> What the exercise asks
Only a number is wanted: how many lines of the entries include the string "soap"?

> Study material
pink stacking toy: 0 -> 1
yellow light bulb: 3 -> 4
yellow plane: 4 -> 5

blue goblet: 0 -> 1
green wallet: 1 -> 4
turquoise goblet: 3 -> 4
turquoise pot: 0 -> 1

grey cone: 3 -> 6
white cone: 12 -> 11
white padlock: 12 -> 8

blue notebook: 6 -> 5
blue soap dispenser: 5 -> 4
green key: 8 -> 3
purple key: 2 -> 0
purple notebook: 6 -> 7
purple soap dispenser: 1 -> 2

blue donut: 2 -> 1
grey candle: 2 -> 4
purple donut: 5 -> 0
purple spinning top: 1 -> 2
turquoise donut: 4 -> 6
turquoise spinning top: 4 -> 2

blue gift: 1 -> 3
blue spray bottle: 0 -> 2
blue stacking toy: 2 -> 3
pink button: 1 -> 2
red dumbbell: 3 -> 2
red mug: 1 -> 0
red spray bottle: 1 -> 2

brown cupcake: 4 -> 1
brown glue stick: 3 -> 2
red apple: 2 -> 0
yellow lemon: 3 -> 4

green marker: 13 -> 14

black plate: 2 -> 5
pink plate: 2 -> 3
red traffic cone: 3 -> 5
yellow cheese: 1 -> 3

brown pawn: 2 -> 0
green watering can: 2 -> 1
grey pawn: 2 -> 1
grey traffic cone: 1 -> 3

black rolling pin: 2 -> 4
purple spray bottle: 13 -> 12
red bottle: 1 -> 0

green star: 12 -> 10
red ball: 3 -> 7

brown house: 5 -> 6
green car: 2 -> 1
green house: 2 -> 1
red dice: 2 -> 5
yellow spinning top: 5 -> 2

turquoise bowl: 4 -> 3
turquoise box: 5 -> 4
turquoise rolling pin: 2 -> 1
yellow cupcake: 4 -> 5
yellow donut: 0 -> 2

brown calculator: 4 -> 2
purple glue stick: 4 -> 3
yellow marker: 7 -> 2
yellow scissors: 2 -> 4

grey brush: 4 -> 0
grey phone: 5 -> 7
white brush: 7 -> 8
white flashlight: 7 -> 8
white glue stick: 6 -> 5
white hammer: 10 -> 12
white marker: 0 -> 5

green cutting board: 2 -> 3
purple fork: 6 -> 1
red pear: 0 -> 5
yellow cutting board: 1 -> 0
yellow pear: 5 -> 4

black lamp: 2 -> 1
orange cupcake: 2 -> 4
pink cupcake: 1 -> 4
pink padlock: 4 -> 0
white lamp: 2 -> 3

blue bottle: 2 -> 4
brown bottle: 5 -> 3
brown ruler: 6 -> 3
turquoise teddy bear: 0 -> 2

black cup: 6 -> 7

> Solution to this exercise
2